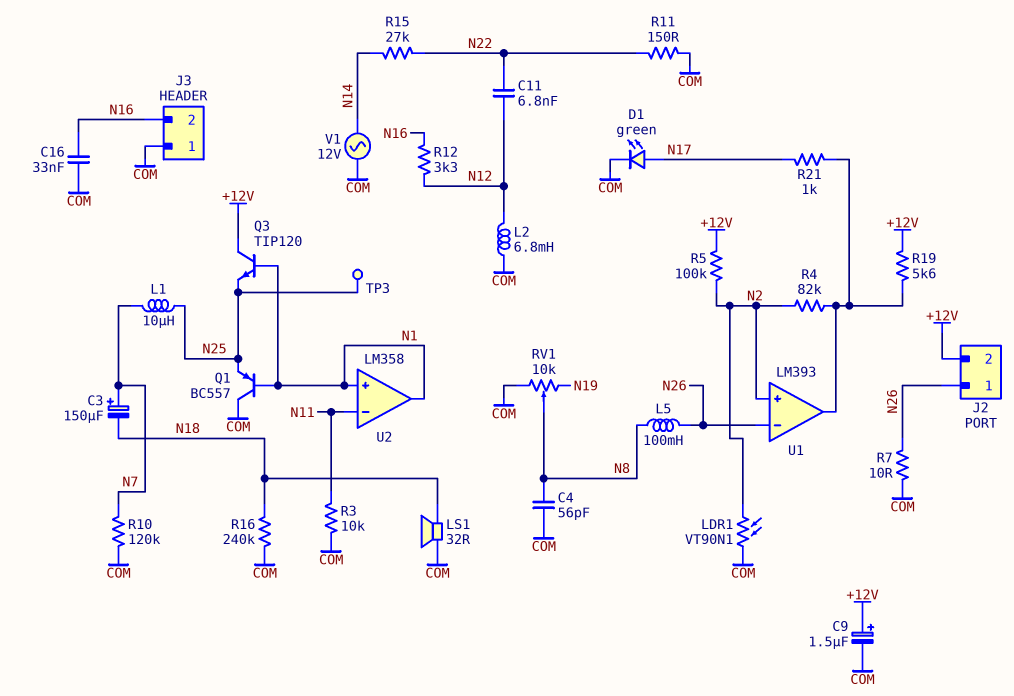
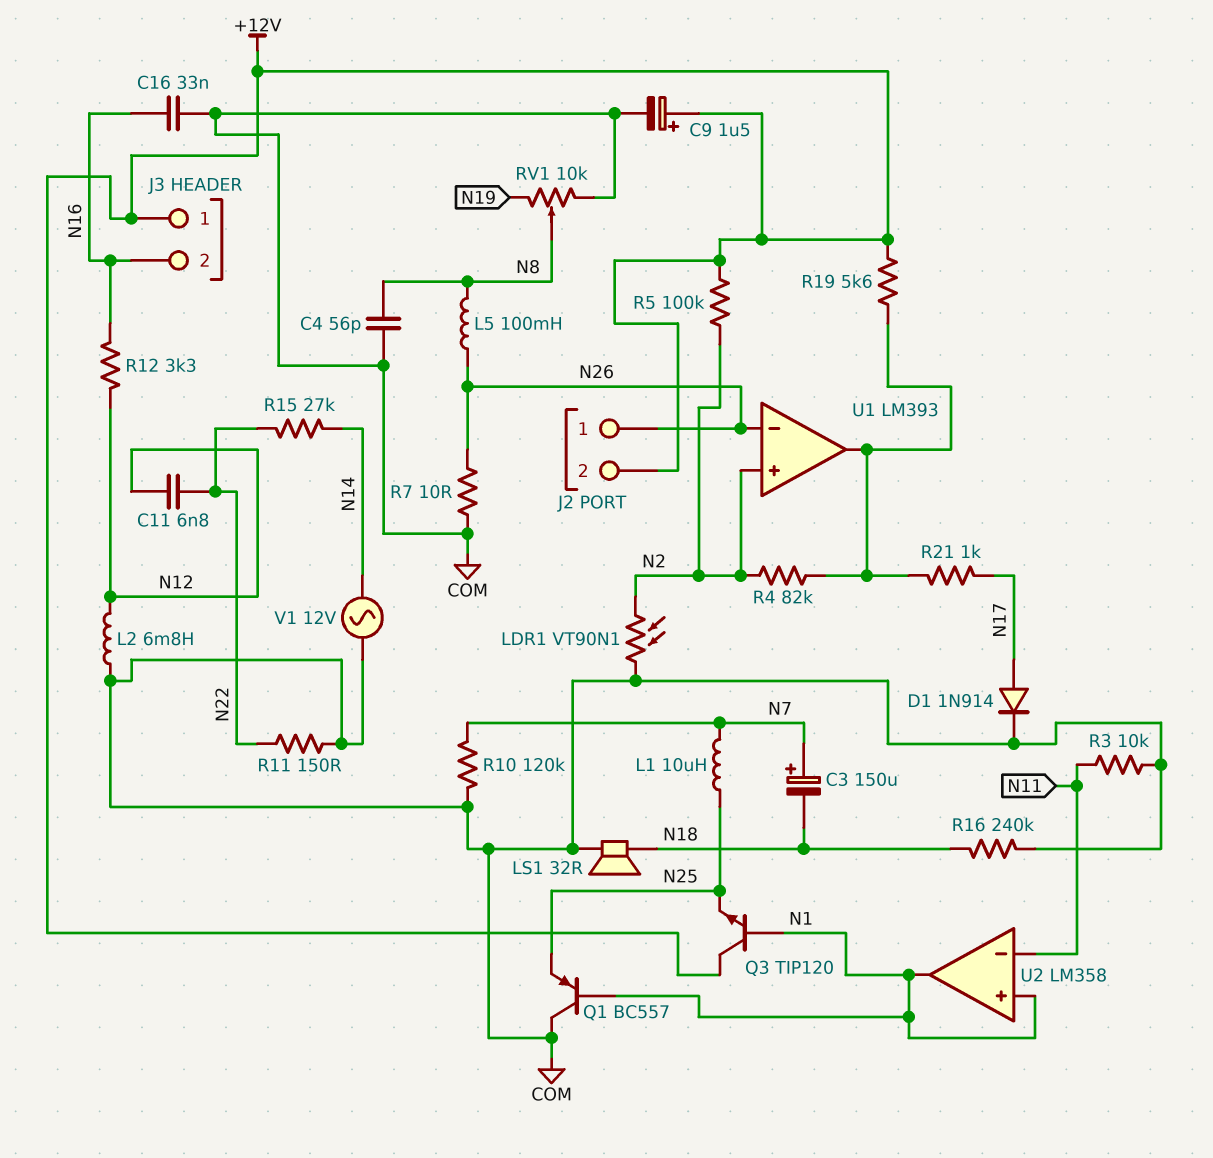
D1: LED green (A N17, K COM) -> diode 1N914 (A N17, K COM)
J3 pin 1: COM -> +12V
TP3: test point (N25) -> none

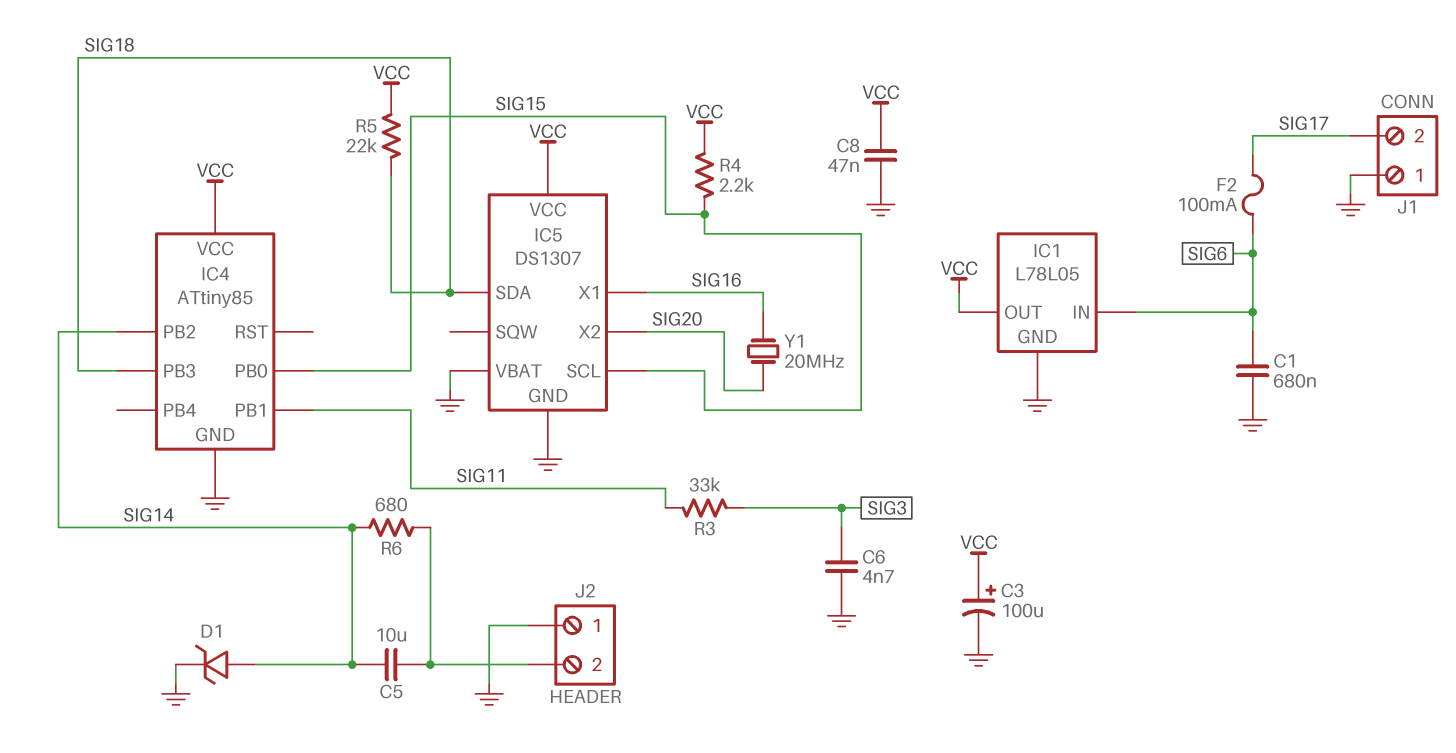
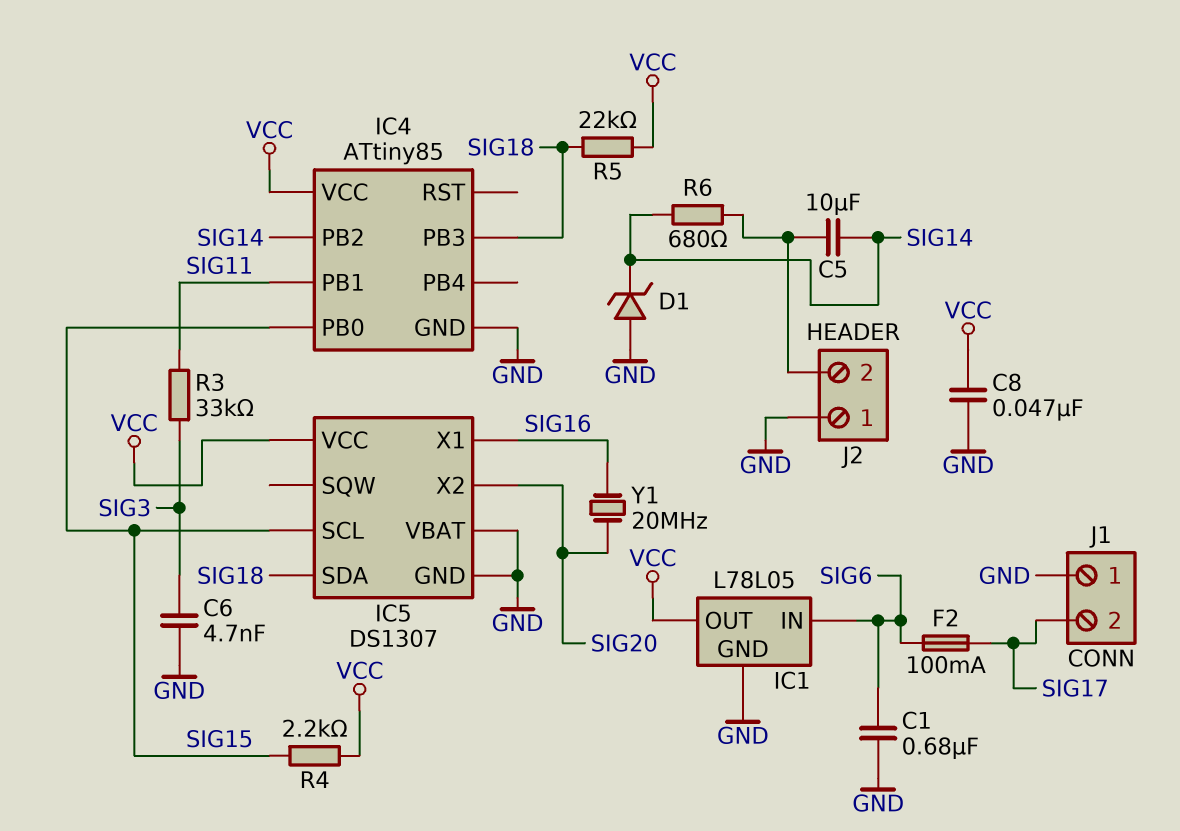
C3: 100uF (plus VCC, minus GND) -> none
D1: zener (A SIG14, K GND) -> zener (A GND, K SIG14)

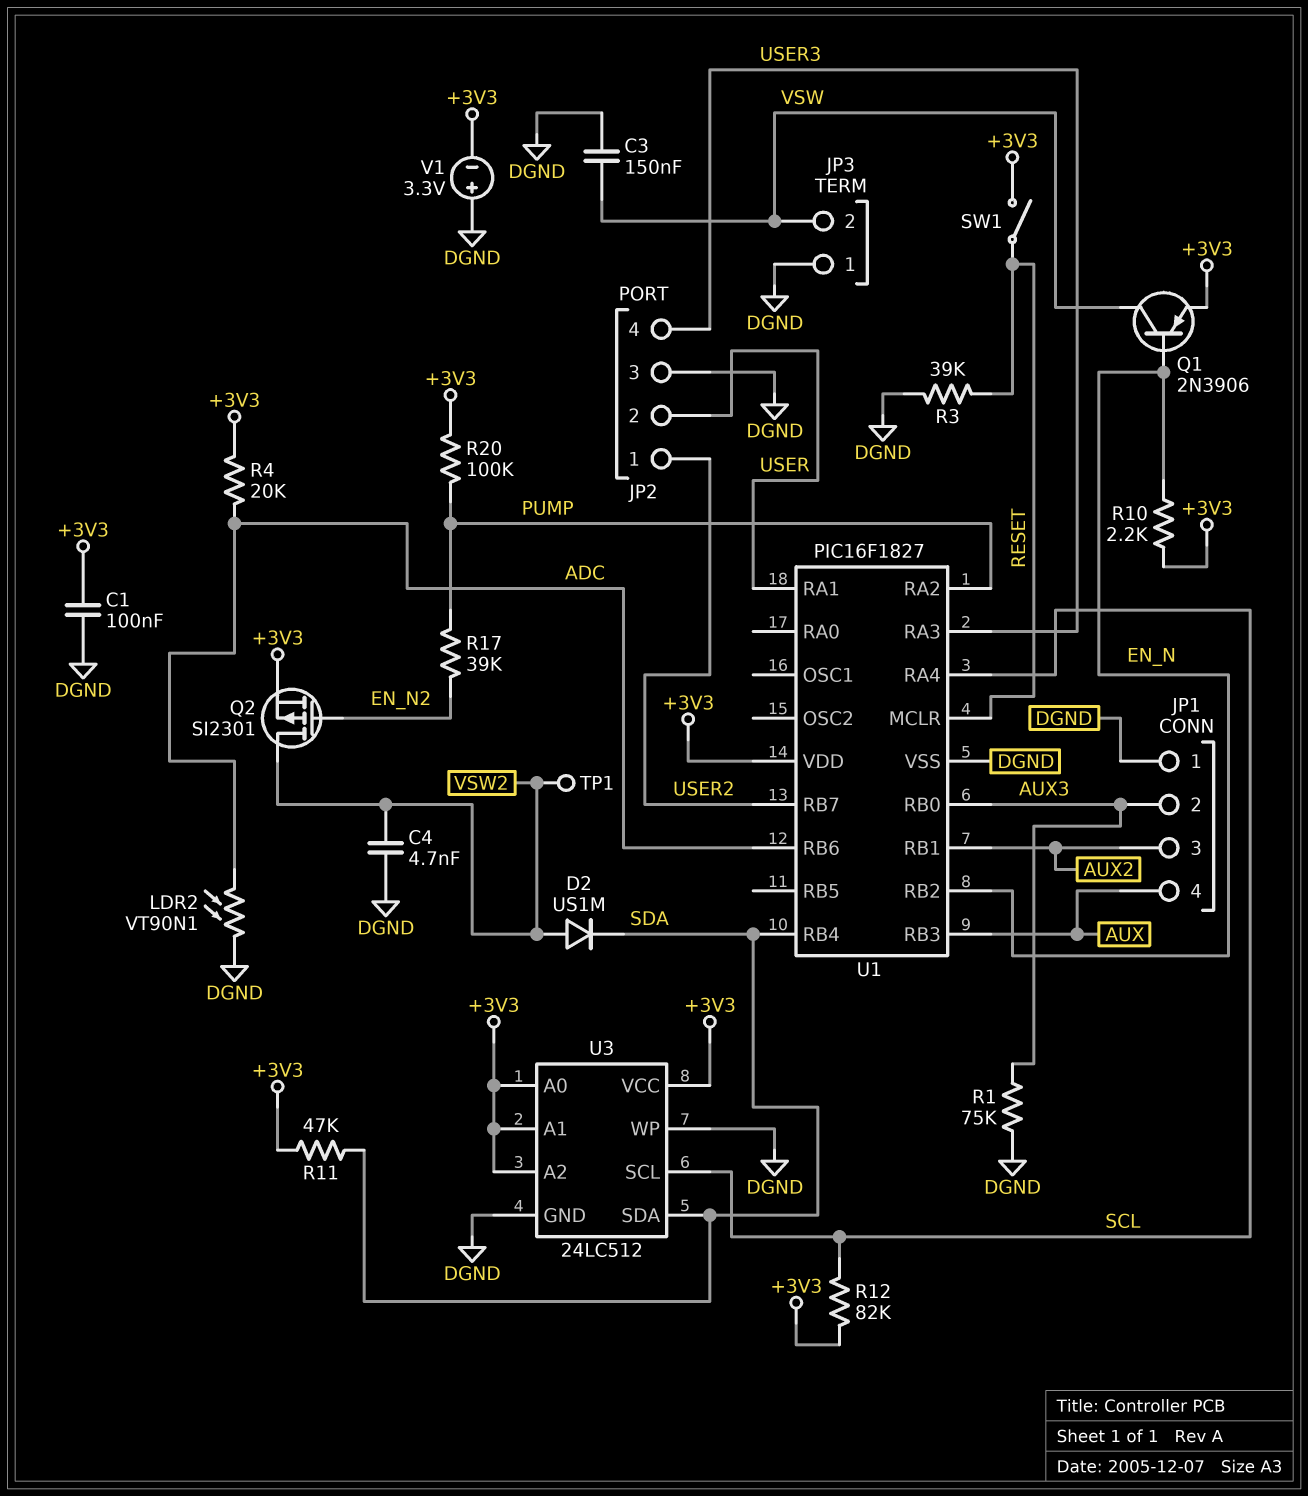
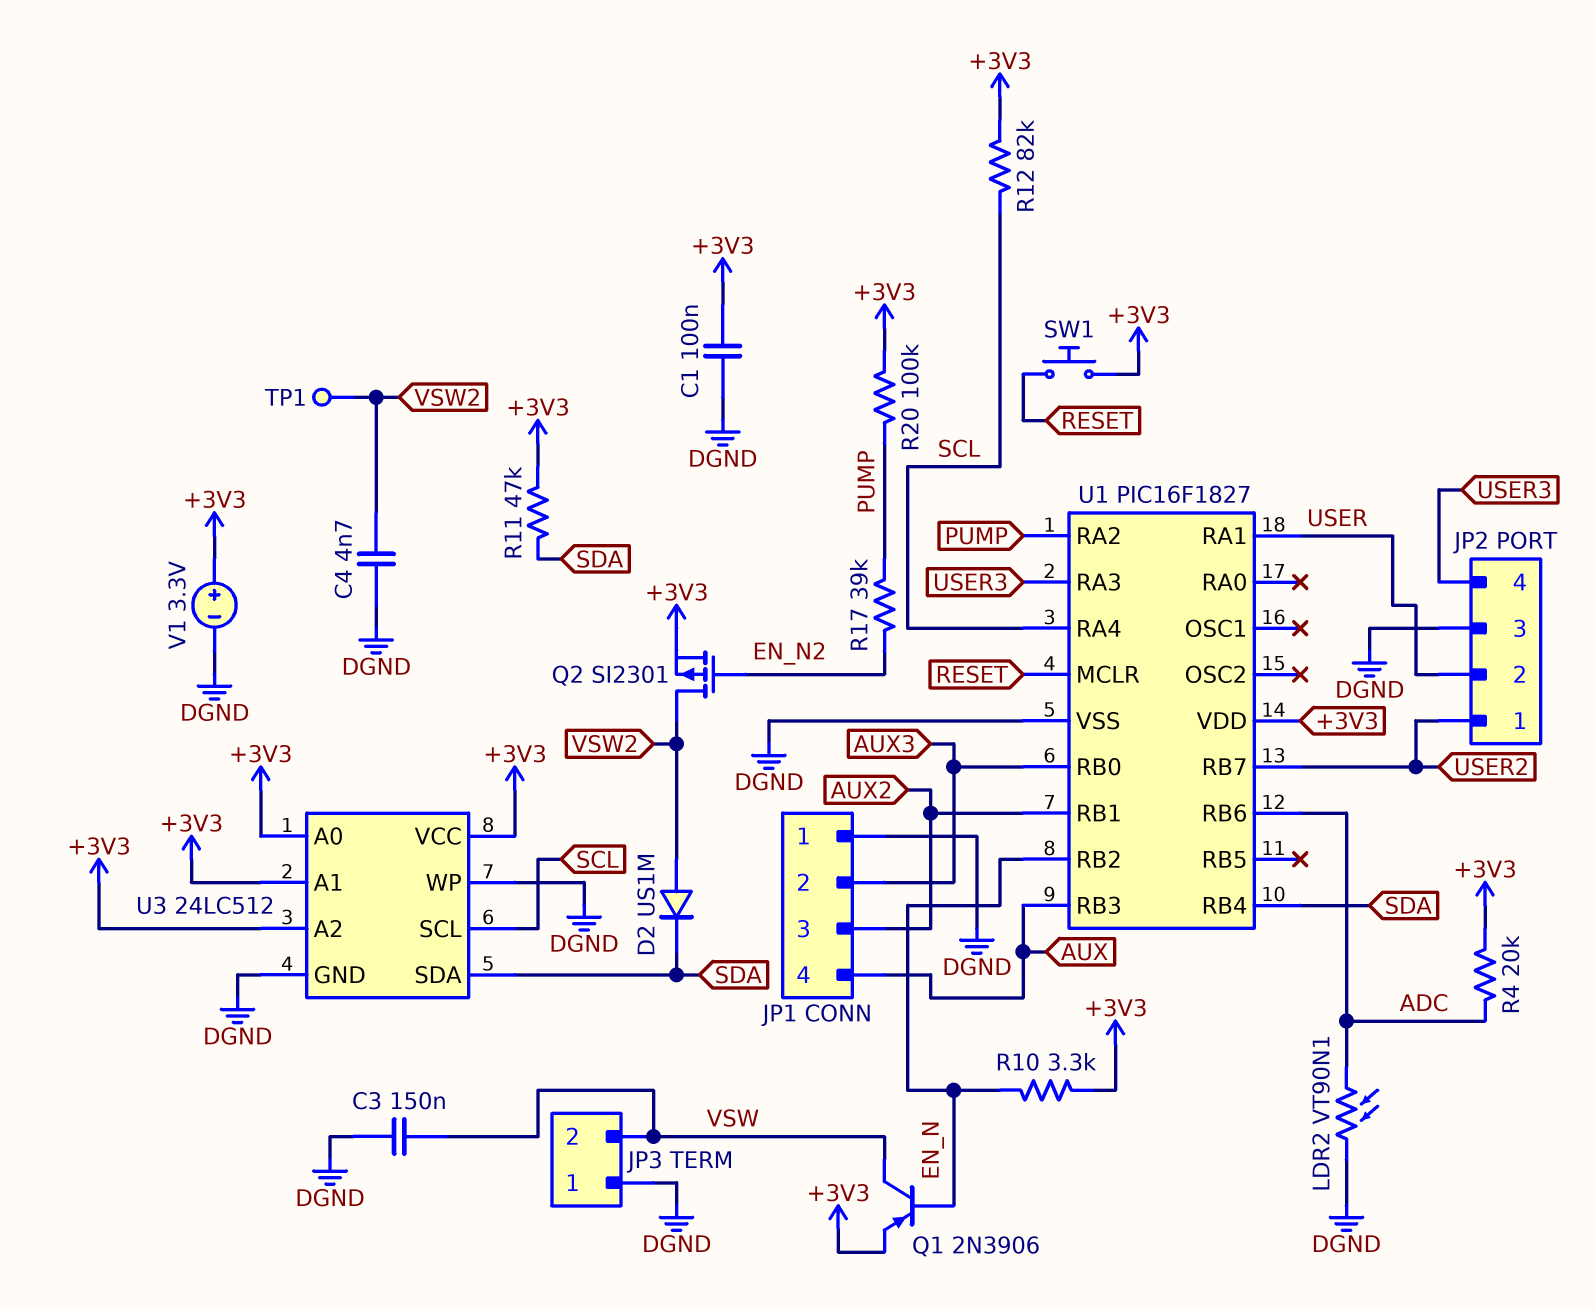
R1: 75k (AUX3, DGND) -> none
R3: 39k (DGND, RESET) -> none
R10: 2.2k (+3V3, EN_N) -> 3.3k (+3V3, EN_N)
SW1: switch (+3V3, RESET) -> button (+3V3, RESET)
V1: 3.3V (plus DGND, minus +3V3) -> 3.3V (plus +3V3, minus DGND)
+ + + + + + +
## WORK TO BE COMPLETED
Set aside each line above that includes the string "DGND" and report it.

## THE ANSWER
R1: 75k (AUX3, DGND) -> none
R3: 39k (DGND, RESET) -> none
V1: 3.3V (plus DGND, minus +3V3) -> 3.3V (plus +3V3, minus DGND)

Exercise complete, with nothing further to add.